──────── DATA FOR THIS TASK ────────

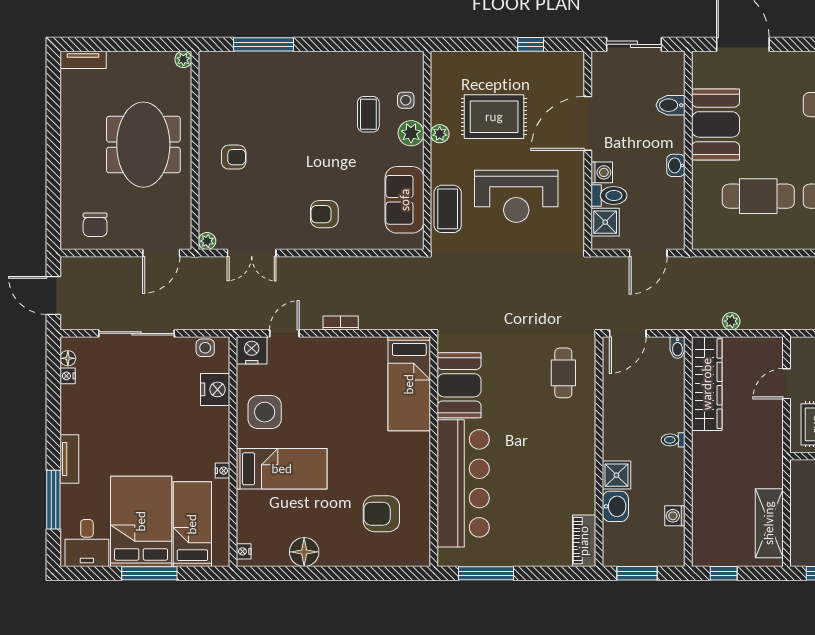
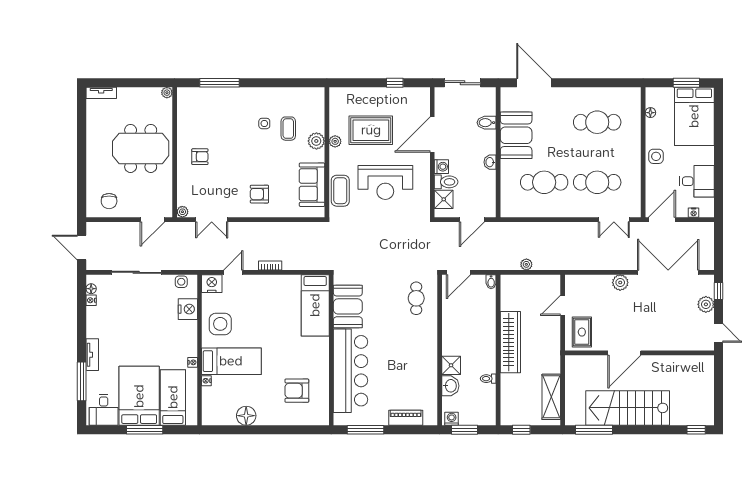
side table: (406, 100) -> (264, 123), moved
meeting table: (143, 145) -> (141, 148), turned 90
wardrobe: (707, 384) -> (510, 342), moved
toilet: (673, 440) -> (488, 379), moved
washing machine: (675, 516) -> (452, 419), moved, turned 90
piano: (584, 541) -> (406, 418), moved, turned 90
nightstand: (244, 551) -> (206, 381), moved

────────

▶ WORK ITEM:
Where the data includes pictures, leave them out and write out everything else exactly.

▶ WRITTEN SOLUTION:
side table: (406, 100) -> (264, 123), moved
meeting table: (143, 145) -> (141, 148), turned 90
wardrobe: (707, 384) -> (510, 342), moved
toilet: (673, 440) -> (488, 379), moved
washing machine: (675, 516) -> (452, 419), moved, turned 90
piano: (584, 541) -> (406, 418), moved, turned 90
nightstand: (244, 551) -> (206, 381), moved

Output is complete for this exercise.